THE PROBLEM:
Within the records below, find each line with the word "plus" and copy it out.

[Stored entries]

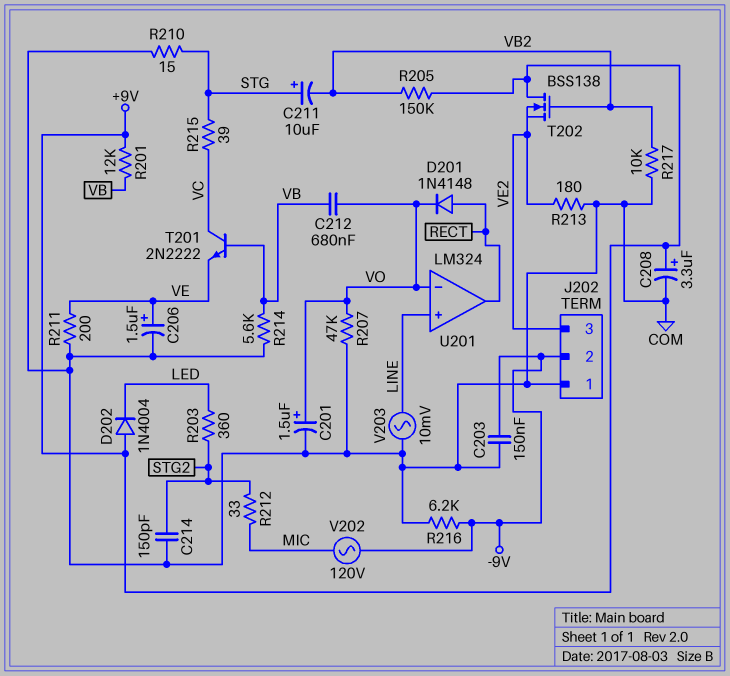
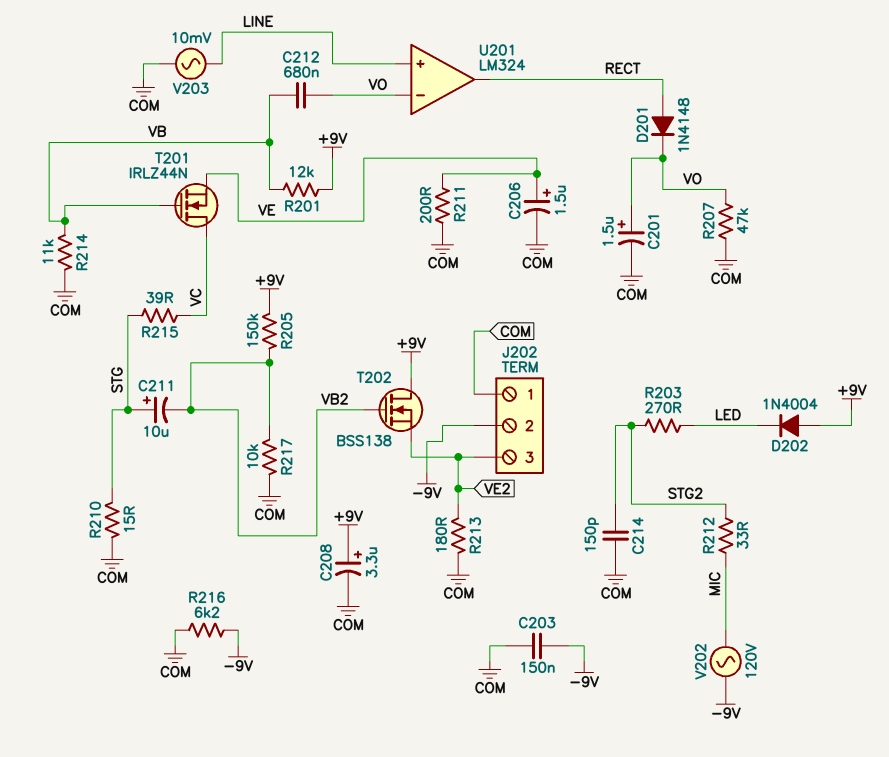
R203: 360 (LED, STG2) -> 270 (LED, STG2)
R214: 5.6k (COM, VB) -> 11k (COM, VB)
T201: NPN 2N2222 (B VB, C VC, E VE) -> NMOS IRLZ44N (G VB, D VC, S VE)

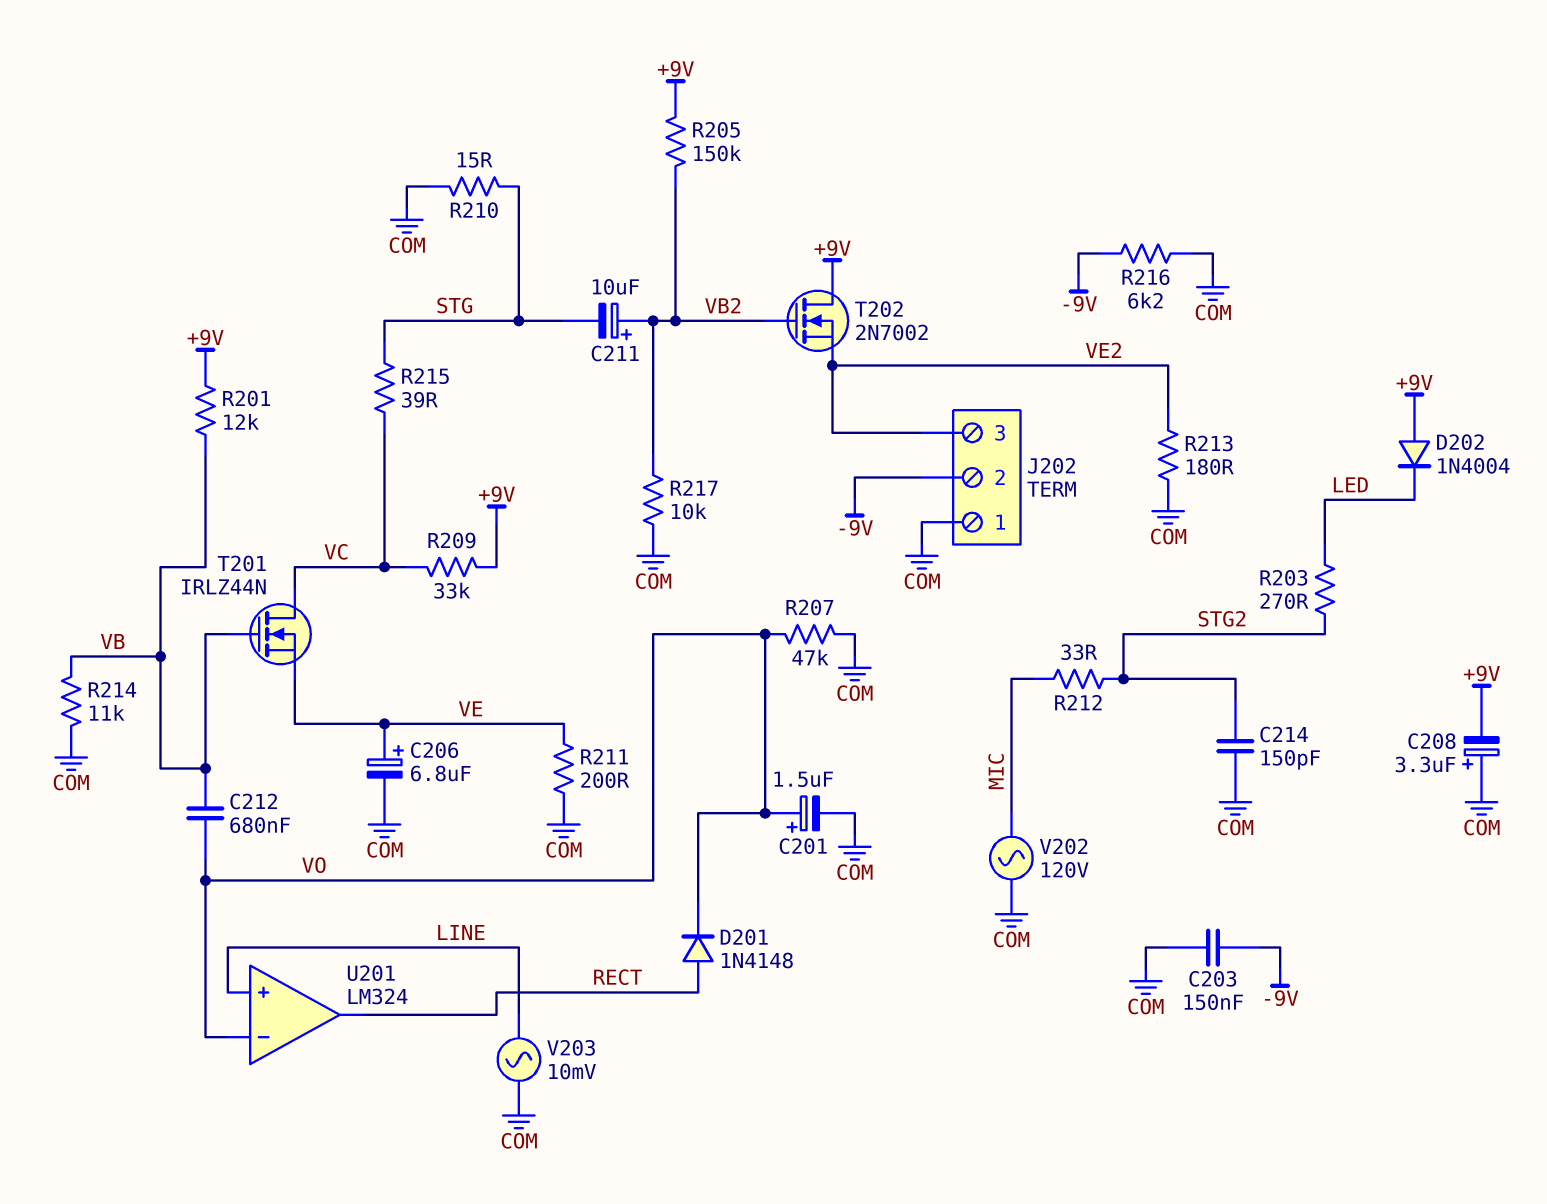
C206: 1.5uF (plus VE, minus COM) -> 6.8uF (plus VE, minus COM)
C208: 3.3uF (plus +9V, minus COM) -> 3.3uF (plus COM, minus +9V)
C211: 10uF (plus STG, minus VB2) -> 10uF (plus VB2, minus STG)
R209: none -> 33k (+9V, VC)
T202: NMOS BSS138 (G VB2, D +9V, S VE2) -> NMOS 2N7002 (G VB2, D +9V, S VE2)
V202: AC 120V (-9V, MIC) -> AC 120V (COM, MIC)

YOUR RESPONSE:
C206: 1.5uF (plus VE, minus COM) -> 6.8uF (plus VE, minus COM)
C208: 3.3uF (plus +9V, minus COM) -> 3.3uF (plus COM, minus +9V)
C211: 10uF (plus STG, minus VB2) -> 10uF (plus VB2, minus STG)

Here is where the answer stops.